### TASK INSTRUCTIONS
Return every record below exactly as given, images excluded.

══ EXTRACTED RECORDS ══

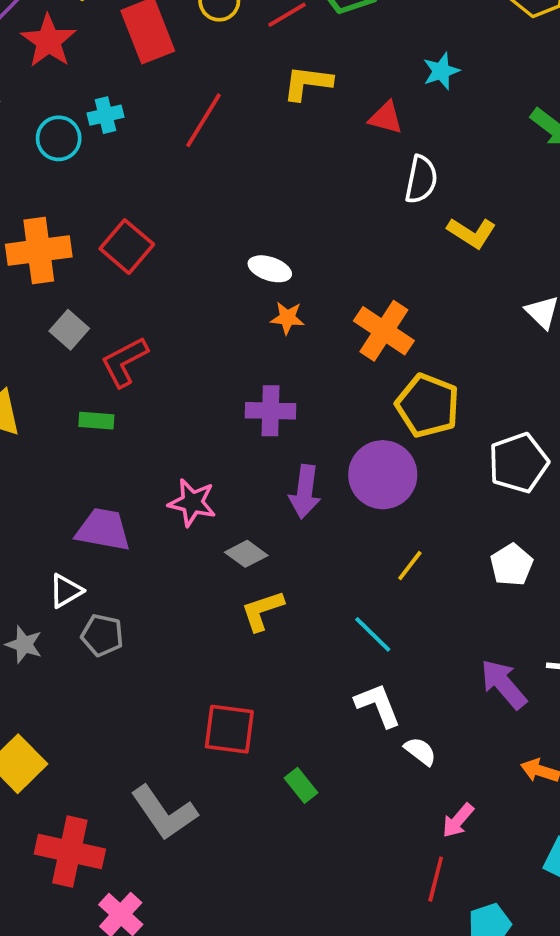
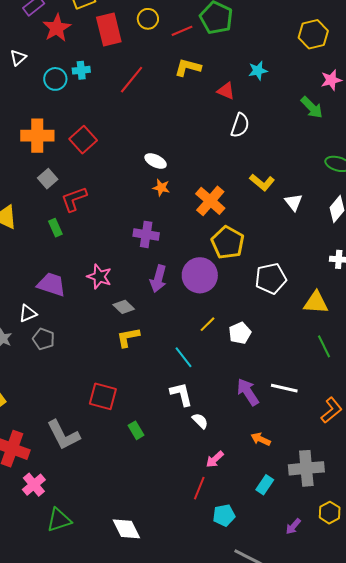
yellow L-shape: (472, 233) -> (262, 182), moved
green rectangle: (96, 421) -> (55, 228), turned 54
white pentagon: (512, 565) -> (240, 333), moved

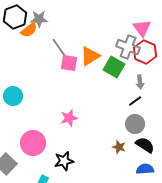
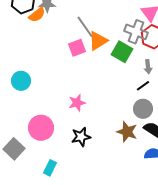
gray line: (60, 49) -> (85, 27), moved
pink square: (69, 63) -> (77, 48), turned -30
brown star: (119, 147) -> (127, 132), size x1.5
black star: (64, 161) -> (81, 137), moved

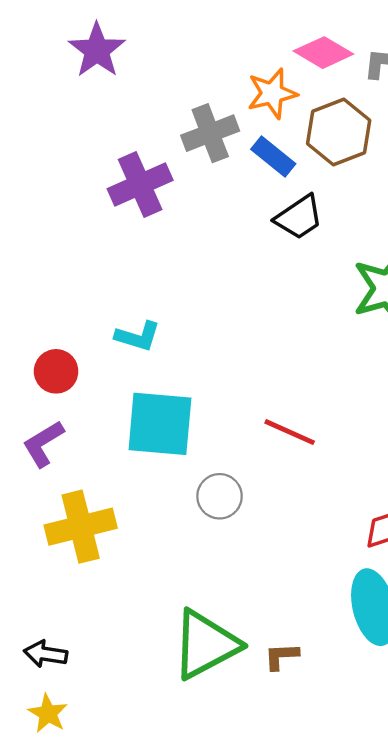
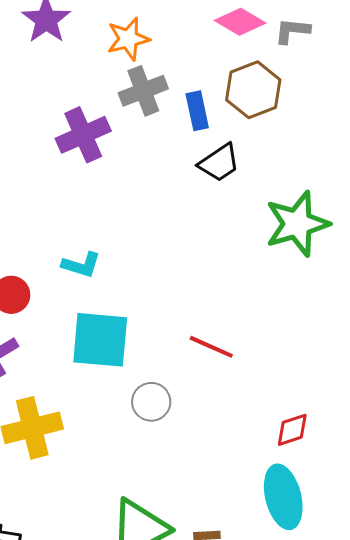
orange star: (272, 93) -> (128, 39), moved
blue rectangle: (273, 156) -> (197, 111), turned 39

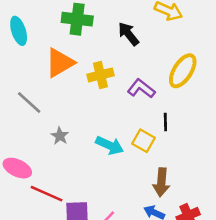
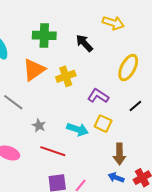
purple L-shape: (141, 89) -> (98, 96), moved
black line: (165, 122) -> (135, 106), moved, turned 56
red line: (47, 194) -> (53, 151), moved

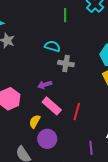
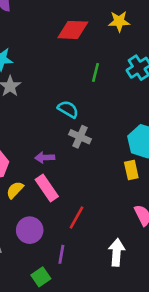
red line: (77, 111) -> (76, 217), moved
yellow semicircle: (35, 121) -> (15, 190), moved
purple line: (91, 148) -> (61, 254), moved

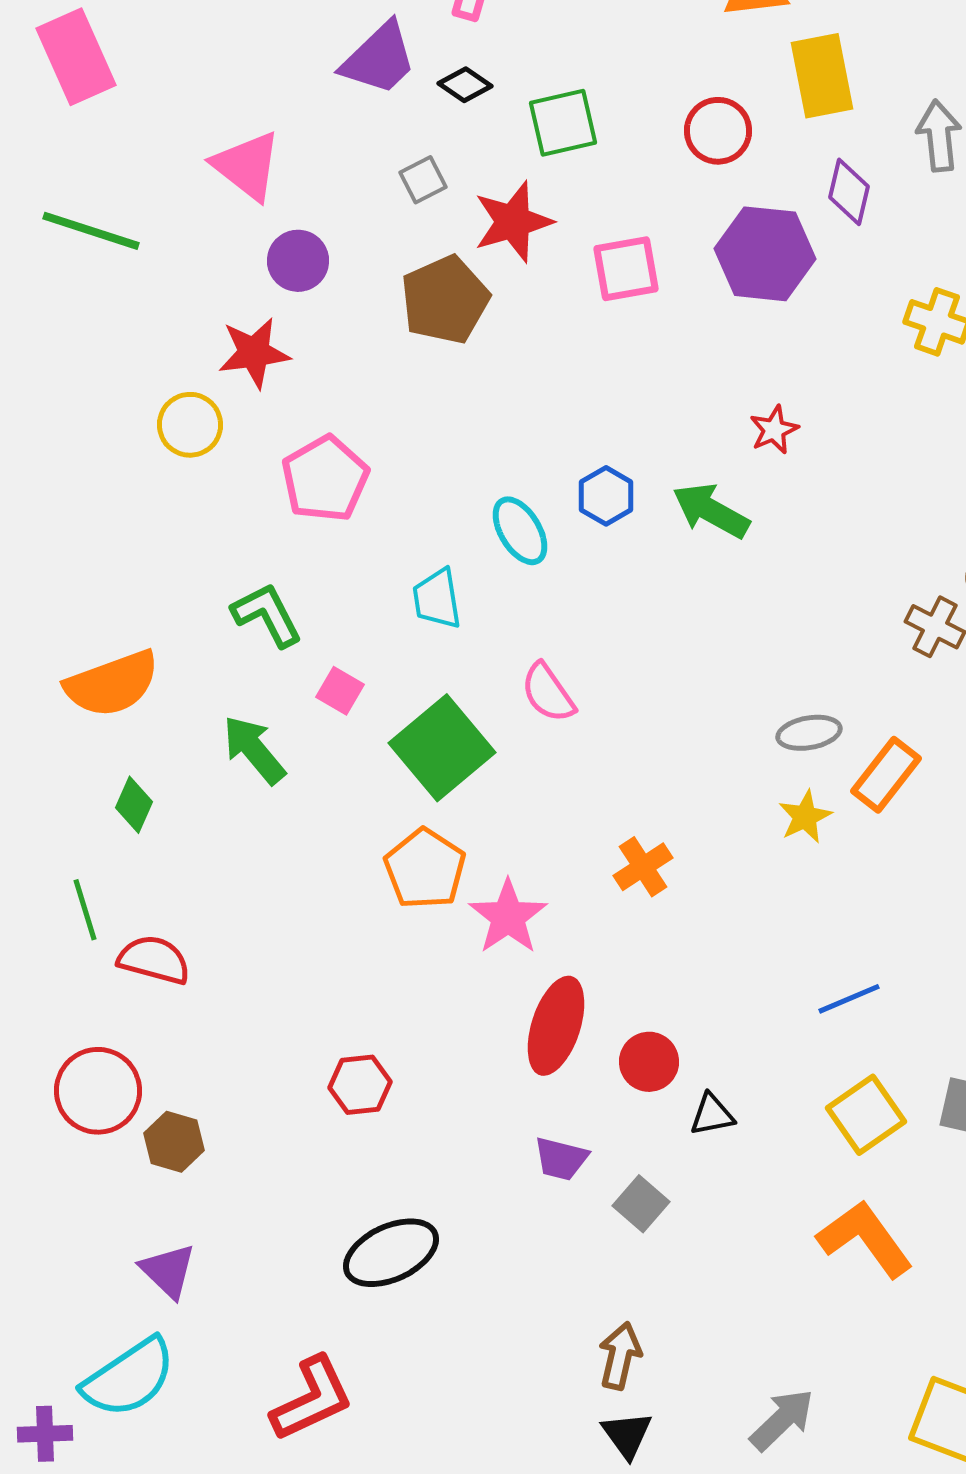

═══

### RESULT OF THE TASK
yellow L-shape: (472, 233) -> (262, 182), moved
green rectangle: (96, 421) -> (55, 228), turned 54
white pentagon: (512, 565) -> (240, 333), moved

gray line: (60, 49) -> (85, 27), moved
pink square: (69, 63) -> (77, 48), turned -30
brown star: (119, 147) -> (127, 132), size x1.5
black star: (64, 161) -> (81, 137), moved

orange star: (272, 93) -> (128, 39), moved
blue rectangle: (273, 156) -> (197, 111), turned 39

purple L-shape: (141, 89) -> (98, 96), moved
black line: (165, 122) -> (135, 106), moved, turned 56
red line: (47, 194) -> (53, 151), moved

red line: (77, 111) -> (76, 217), moved
yellow semicircle: (35, 121) -> (15, 190), moved
purple line: (91, 148) -> (61, 254), moved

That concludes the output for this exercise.